---------- Data for review ----------

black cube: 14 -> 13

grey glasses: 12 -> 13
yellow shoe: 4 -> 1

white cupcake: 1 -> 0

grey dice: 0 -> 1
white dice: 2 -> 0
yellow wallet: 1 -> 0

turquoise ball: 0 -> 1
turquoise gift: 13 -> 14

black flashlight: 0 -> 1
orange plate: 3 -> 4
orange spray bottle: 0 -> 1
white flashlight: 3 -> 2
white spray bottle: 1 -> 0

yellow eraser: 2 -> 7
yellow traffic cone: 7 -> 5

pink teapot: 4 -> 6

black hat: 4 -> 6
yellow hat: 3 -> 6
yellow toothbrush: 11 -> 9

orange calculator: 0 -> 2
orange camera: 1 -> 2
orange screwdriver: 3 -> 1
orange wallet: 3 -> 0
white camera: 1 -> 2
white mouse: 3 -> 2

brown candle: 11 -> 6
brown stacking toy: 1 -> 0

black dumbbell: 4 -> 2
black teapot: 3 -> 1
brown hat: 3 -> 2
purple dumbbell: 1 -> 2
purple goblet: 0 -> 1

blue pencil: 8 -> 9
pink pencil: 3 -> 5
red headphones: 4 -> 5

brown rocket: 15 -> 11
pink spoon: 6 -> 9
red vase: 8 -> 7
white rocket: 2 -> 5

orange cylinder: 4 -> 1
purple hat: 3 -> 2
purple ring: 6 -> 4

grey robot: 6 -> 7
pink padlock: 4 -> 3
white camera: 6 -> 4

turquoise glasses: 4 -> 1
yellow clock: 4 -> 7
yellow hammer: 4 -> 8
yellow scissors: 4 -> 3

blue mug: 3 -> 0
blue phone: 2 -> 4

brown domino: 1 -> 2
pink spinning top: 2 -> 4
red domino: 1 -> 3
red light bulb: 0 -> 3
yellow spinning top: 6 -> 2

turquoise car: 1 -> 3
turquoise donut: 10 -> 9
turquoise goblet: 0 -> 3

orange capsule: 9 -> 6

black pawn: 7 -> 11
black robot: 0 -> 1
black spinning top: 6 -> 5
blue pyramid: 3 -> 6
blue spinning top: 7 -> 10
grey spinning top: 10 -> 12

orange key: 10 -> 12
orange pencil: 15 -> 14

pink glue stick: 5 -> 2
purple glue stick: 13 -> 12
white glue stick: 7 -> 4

----------

Your goal –
Please print exactly what appears from the first line of the data through the line with "blue mug: 3 -> 0", including both of those lines and nothing past them.

Answer section –
black cube: 14 -> 13

grey glasses: 12 -> 13
yellow shoe: 4 -> 1

white cupcake: 1 -> 0

grey dice: 0 -> 1
white dice: 2 -> 0
yellow wallet: 1 -> 0

turquoise ball: 0 -> 1
turquoise gift: 13 -> 14

black flashlight: 0 -> 1
orange plate: 3 -> 4
orange spray bottle: 0 -> 1
white flashlight: 3 -> 2
white spray bottle: 1 -> 0

yellow eraser: 2 -> 7
yellow traffic cone: 7 -> 5

pink teapot: 4 -> 6

black hat: 4 -> 6
yellow hat: 3 -> 6
yellow toothbrush: 11 -> 9

orange calculator: 0 -> 2
orange camera: 1 -> 2
orange screwdriver: 3 -> 1
orange wallet: 3 -> 0
white camera: 1 -> 2
white mouse: 3 -> 2

brown candle: 11 -> 6
brown stacking toy: 1 -> 0

black dumbbell: 4 -> 2
black teapot: 3 -> 1
brown hat: 3 -> 2
purple dumbbell: 1 -> 2
purple goblet: 0 -> 1

blue pencil: 8 -> 9
pink pencil: 3 -> 5
red headphones: 4 -> 5

brown rocket: 15 -> 11
pink spoon: 6 -> 9
red vase: 8 -> 7
white rocket: 2 -> 5

orange cylinder: 4 -> 1
purple hat: 3 -> 2
purple ring: 6 -> 4

grey robot: 6 -> 7
pink padlock: 4 -> 3
white camera: 6 -> 4

turquoise glasses: 4 -> 1
yellow clock: 4 -> 7
yellow hammer: 4 -> 8
yellow scissors: 4 -> 3

blue mug: 3 -> 0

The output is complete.